Given problem
Rewrite the lines of all the records below, changing every "px" to "pixels" and keeping everything else the same. Leave the pictures out of your answer.

Dataset entries
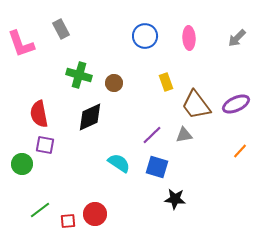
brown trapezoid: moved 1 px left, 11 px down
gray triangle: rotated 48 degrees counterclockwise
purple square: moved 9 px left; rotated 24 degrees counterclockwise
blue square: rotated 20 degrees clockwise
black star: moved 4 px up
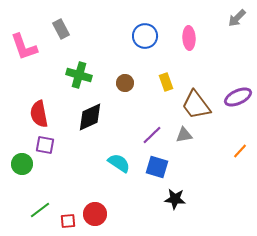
gray arrow: moved 20 px up
pink L-shape: moved 3 px right, 3 px down
brown circle: moved 11 px right
purple ellipse: moved 2 px right, 7 px up
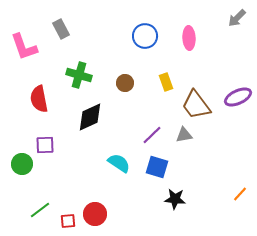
red semicircle: moved 15 px up
purple square: rotated 12 degrees counterclockwise
orange line: moved 43 px down
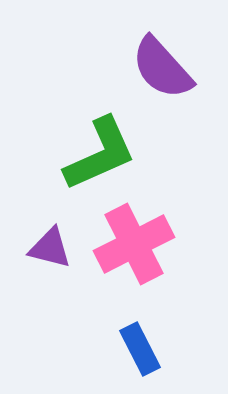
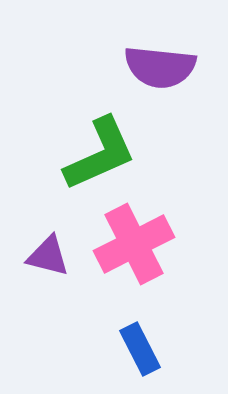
purple semicircle: moved 2 px left, 1 px up; rotated 42 degrees counterclockwise
purple triangle: moved 2 px left, 8 px down
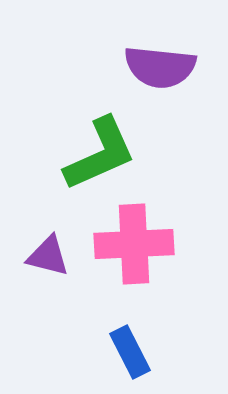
pink cross: rotated 24 degrees clockwise
blue rectangle: moved 10 px left, 3 px down
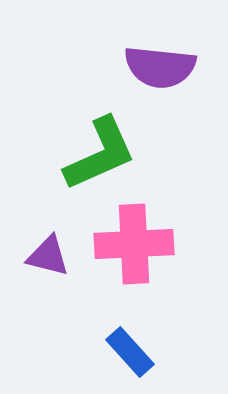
blue rectangle: rotated 15 degrees counterclockwise
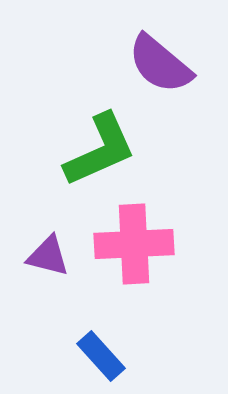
purple semicircle: moved 3 px up; rotated 34 degrees clockwise
green L-shape: moved 4 px up
blue rectangle: moved 29 px left, 4 px down
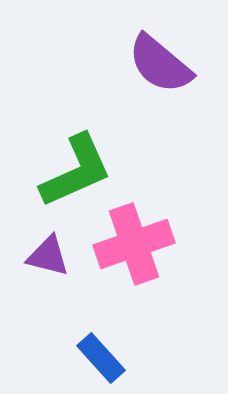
green L-shape: moved 24 px left, 21 px down
pink cross: rotated 16 degrees counterclockwise
blue rectangle: moved 2 px down
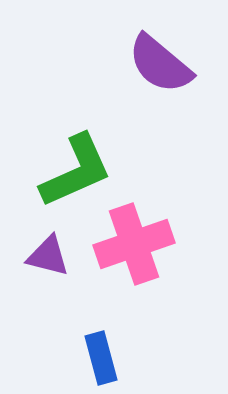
blue rectangle: rotated 27 degrees clockwise
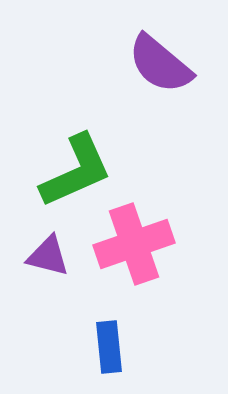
blue rectangle: moved 8 px right, 11 px up; rotated 9 degrees clockwise
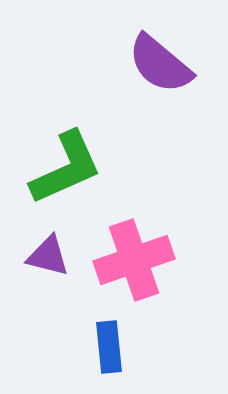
green L-shape: moved 10 px left, 3 px up
pink cross: moved 16 px down
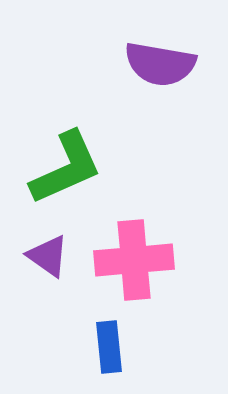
purple semicircle: rotated 30 degrees counterclockwise
purple triangle: rotated 21 degrees clockwise
pink cross: rotated 14 degrees clockwise
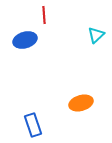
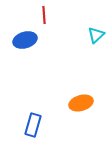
blue rectangle: rotated 35 degrees clockwise
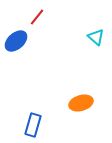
red line: moved 7 px left, 2 px down; rotated 42 degrees clockwise
cyan triangle: moved 2 px down; rotated 36 degrees counterclockwise
blue ellipse: moved 9 px left, 1 px down; rotated 25 degrees counterclockwise
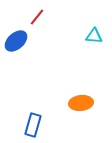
cyan triangle: moved 2 px left, 1 px up; rotated 36 degrees counterclockwise
orange ellipse: rotated 10 degrees clockwise
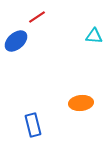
red line: rotated 18 degrees clockwise
blue rectangle: rotated 30 degrees counterclockwise
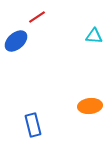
orange ellipse: moved 9 px right, 3 px down
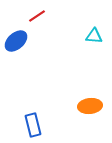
red line: moved 1 px up
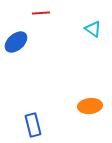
red line: moved 4 px right, 3 px up; rotated 30 degrees clockwise
cyan triangle: moved 1 px left, 7 px up; rotated 30 degrees clockwise
blue ellipse: moved 1 px down
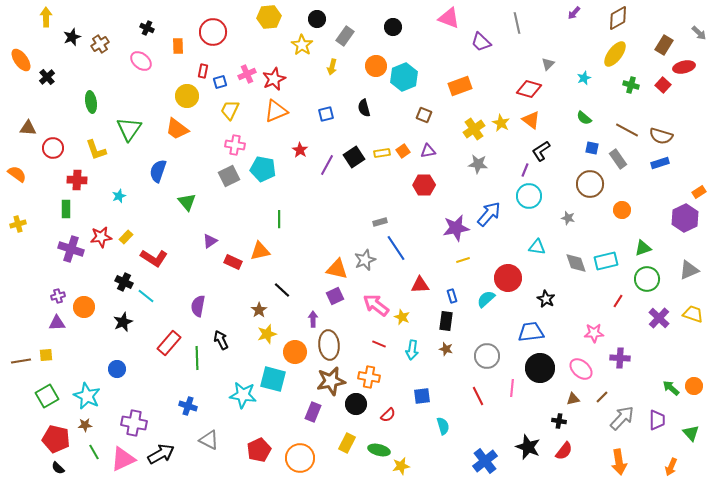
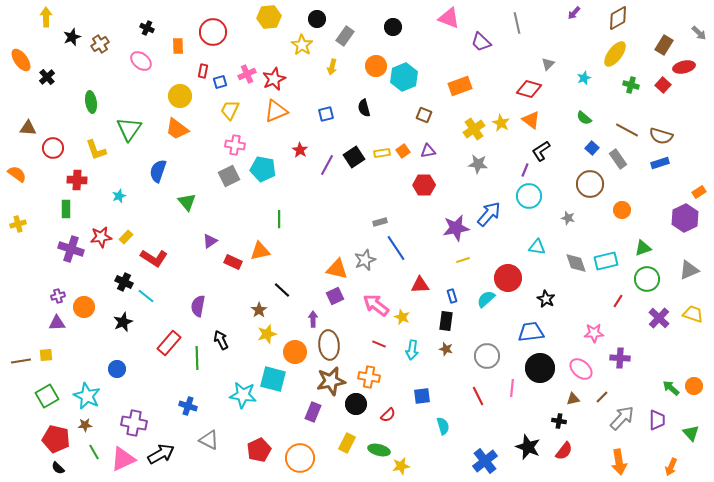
yellow circle at (187, 96): moved 7 px left
blue square at (592, 148): rotated 32 degrees clockwise
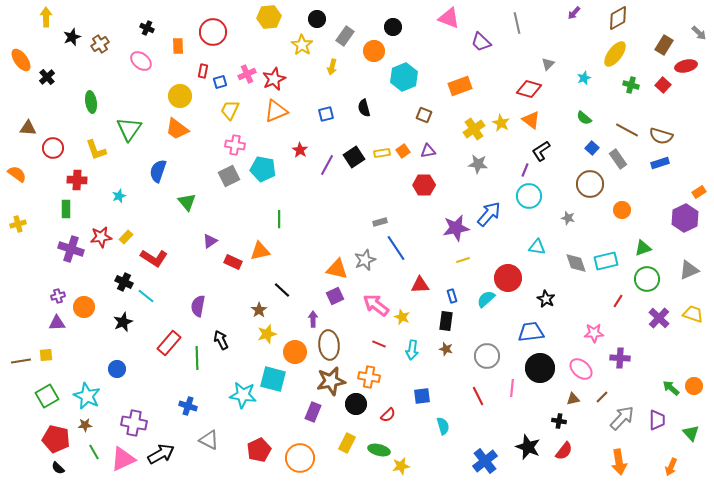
orange circle at (376, 66): moved 2 px left, 15 px up
red ellipse at (684, 67): moved 2 px right, 1 px up
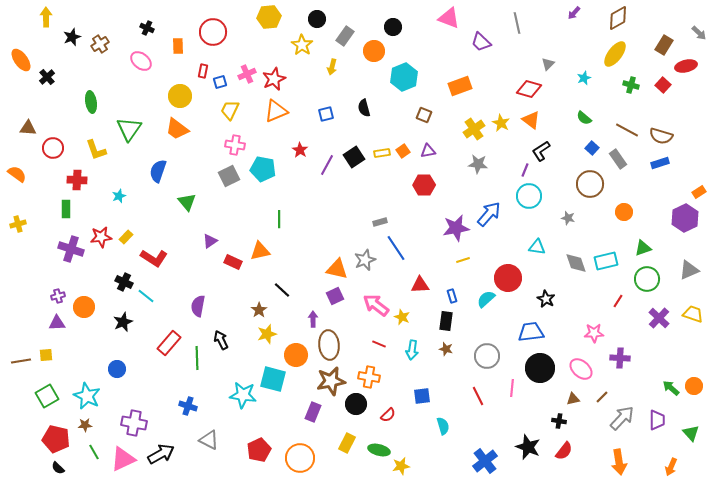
orange circle at (622, 210): moved 2 px right, 2 px down
orange circle at (295, 352): moved 1 px right, 3 px down
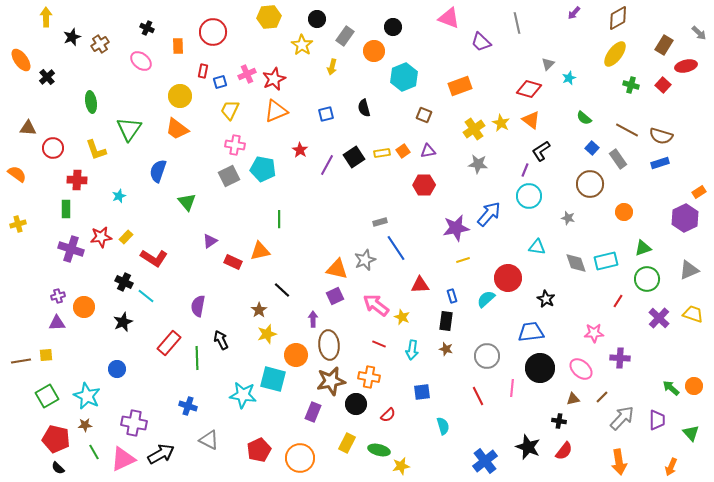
cyan star at (584, 78): moved 15 px left
blue square at (422, 396): moved 4 px up
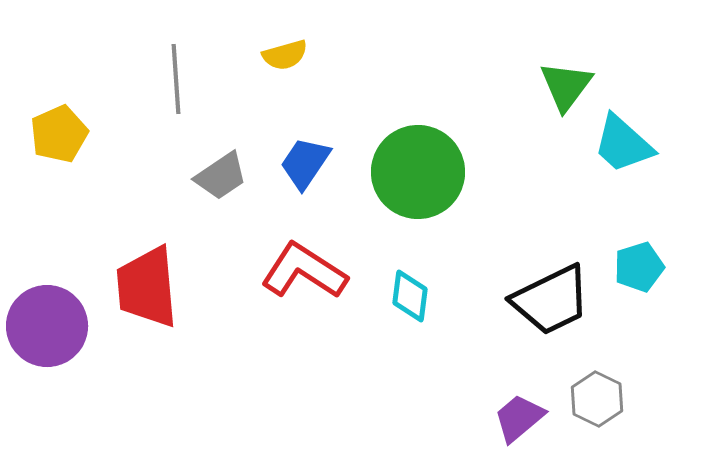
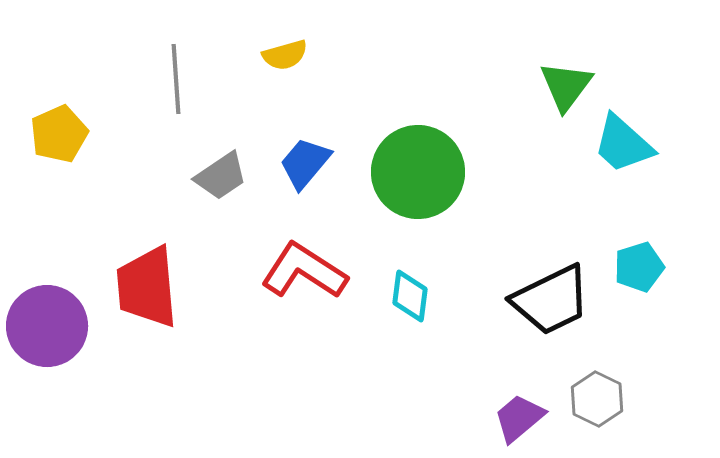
blue trapezoid: rotated 6 degrees clockwise
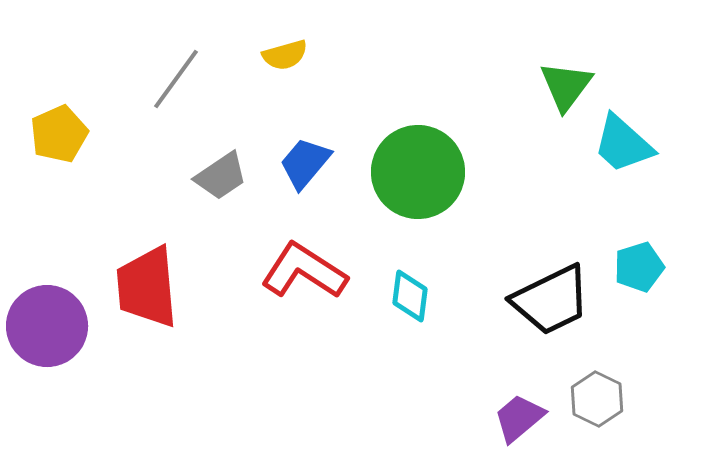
gray line: rotated 40 degrees clockwise
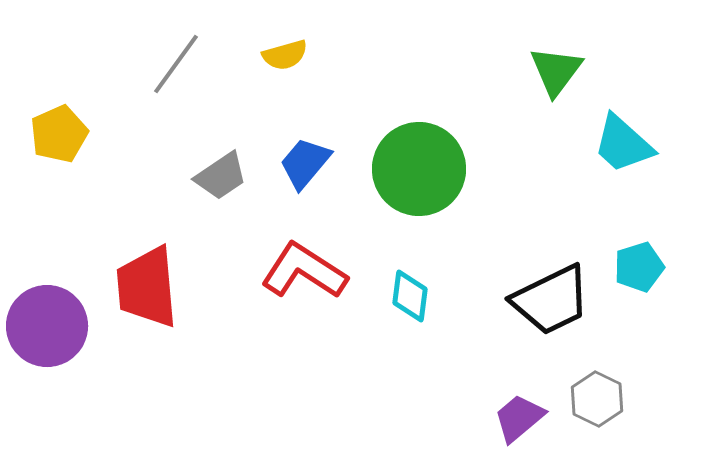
gray line: moved 15 px up
green triangle: moved 10 px left, 15 px up
green circle: moved 1 px right, 3 px up
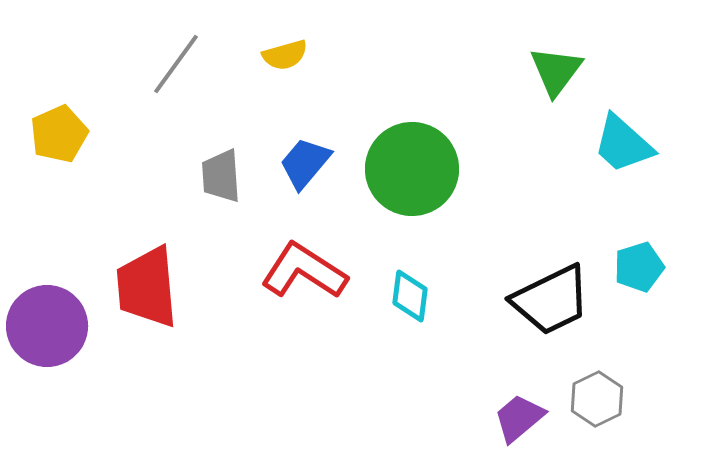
green circle: moved 7 px left
gray trapezoid: rotated 120 degrees clockwise
gray hexagon: rotated 8 degrees clockwise
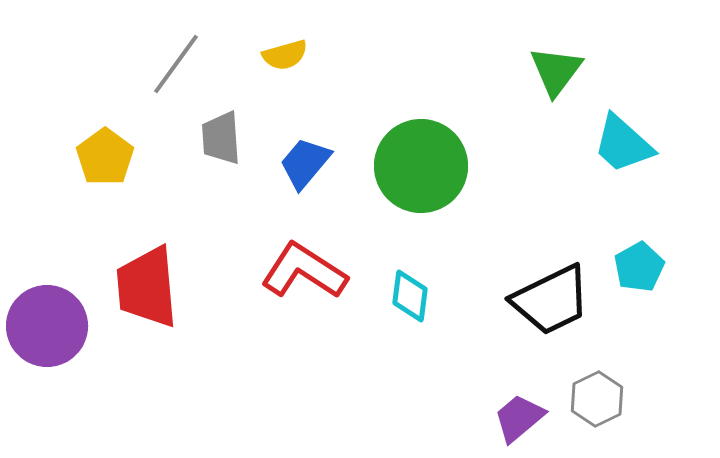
yellow pentagon: moved 46 px right, 23 px down; rotated 12 degrees counterclockwise
green circle: moved 9 px right, 3 px up
gray trapezoid: moved 38 px up
cyan pentagon: rotated 12 degrees counterclockwise
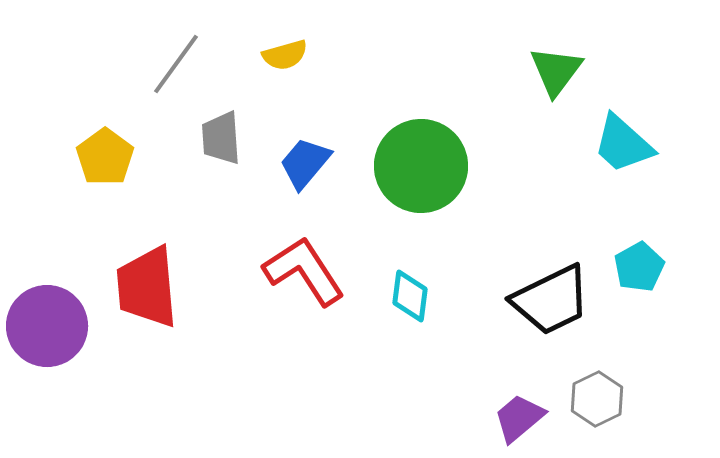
red L-shape: rotated 24 degrees clockwise
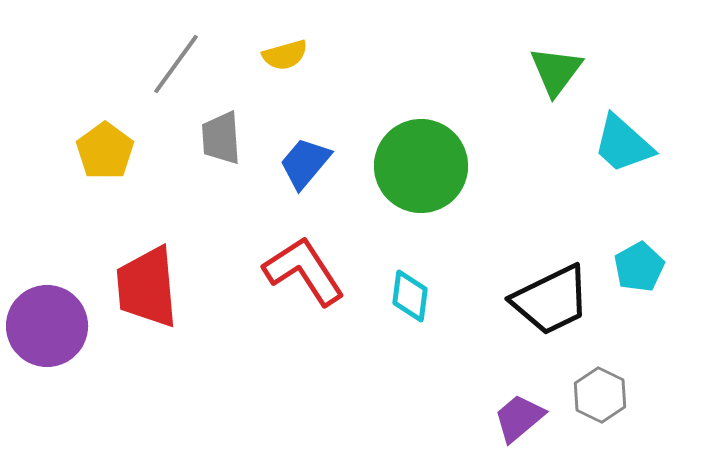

Result of this exercise
brown trapezoid: moved 1 pixels left, 11 pixels down
gray triangle: rotated 48 degrees counterclockwise
purple square: moved 9 pixels left; rotated 24 degrees counterclockwise
blue square: rotated 20 degrees clockwise
black star: moved 4 pixels up
gray arrow: moved 20 pixels up
pink L-shape: moved 3 pixels right, 3 pixels down
brown circle: moved 11 pixels right
purple ellipse: moved 2 pixels right, 7 pixels up
red semicircle: moved 15 pixels up
purple square: rotated 12 degrees counterclockwise
orange line: moved 43 pixels down
purple semicircle: moved 2 pixels left, 1 pixels up; rotated 42 degrees counterclockwise
purple triangle: moved 2 pixels left, 8 pixels down
pink cross: rotated 24 degrees clockwise
blue rectangle: moved 10 pixels left, 3 pixels down
blue rectangle: rotated 15 degrees counterclockwise
purple semicircle: moved 3 pixels up; rotated 34 degrees clockwise
green L-shape: moved 4 pixels up
blue rectangle: moved 29 pixels left, 4 pixels down
green L-shape: moved 24 pixels left, 21 pixels down
pink cross: rotated 16 degrees counterclockwise
blue rectangle: moved 2 pixels down
blue rectangle: rotated 27 degrees clockwise
blue rectangle: moved 8 pixels right, 11 pixels up; rotated 9 degrees clockwise
green L-shape: moved 10 pixels left, 3 pixels up
pink cross: moved 16 pixels down
purple semicircle: rotated 30 degrees counterclockwise
purple triangle: rotated 21 degrees clockwise
pink cross: rotated 14 degrees clockwise
blue rectangle: rotated 35 degrees clockwise
red line: moved 7 pixels left, 2 pixels down; rotated 42 degrees clockwise
cyan triangle: moved 2 pixels down; rotated 36 degrees counterclockwise
blue ellipse: moved 9 pixels left, 1 pixels down; rotated 25 degrees counterclockwise
cyan triangle: moved 2 pixels left, 1 pixels up; rotated 36 degrees counterclockwise
orange ellipse: rotated 10 degrees clockwise
red line: rotated 18 degrees clockwise
blue rectangle: rotated 30 degrees counterclockwise
orange ellipse: moved 9 pixels right, 3 pixels down
red line: moved 1 pixels up
red line: moved 4 pixels right, 3 pixels up; rotated 30 degrees clockwise
cyan triangle: moved 1 pixels left, 7 pixels up; rotated 30 degrees clockwise
blue ellipse: moved 1 pixels down
yellow circle at (187, 96): moved 7 pixels left
blue square at (592, 148): rotated 32 degrees clockwise
orange circle at (376, 66): moved 2 pixels left, 15 pixels up
red ellipse at (684, 67): moved 2 pixels right, 1 pixels up
orange circle at (622, 210): moved 2 pixels right, 2 pixels down
orange circle at (295, 352): moved 1 pixels right, 3 pixels down
cyan star at (584, 78): moved 15 pixels left
blue square at (422, 396): moved 4 pixels up
blue trapezoid: rotated 6 degrees clockwise
gray line: rotated 40 degrees clockwise
gray line: moved 15 pixels up
green triangle: moved 10 pixels left, 15 pixels up
green circle: moved 1 pixels right, 3 pixels up
green circle: moved 7 pixels left
gray trapezoid: rotated 120 degrees clockwise
gray hexagon: rotated 8 degrees clockwise
yellow pentagon: moved 46 pixels right, 23 pixels down; rotated 12 degrees counterclockwise
green circle: moved 9 pixels right, 3 pixels up
gray trapezoid: moved 38 pixels up
cyan pentagon: rotated 12 degrees counterclockwise
red L-shape: rotated 24 degrees clockwise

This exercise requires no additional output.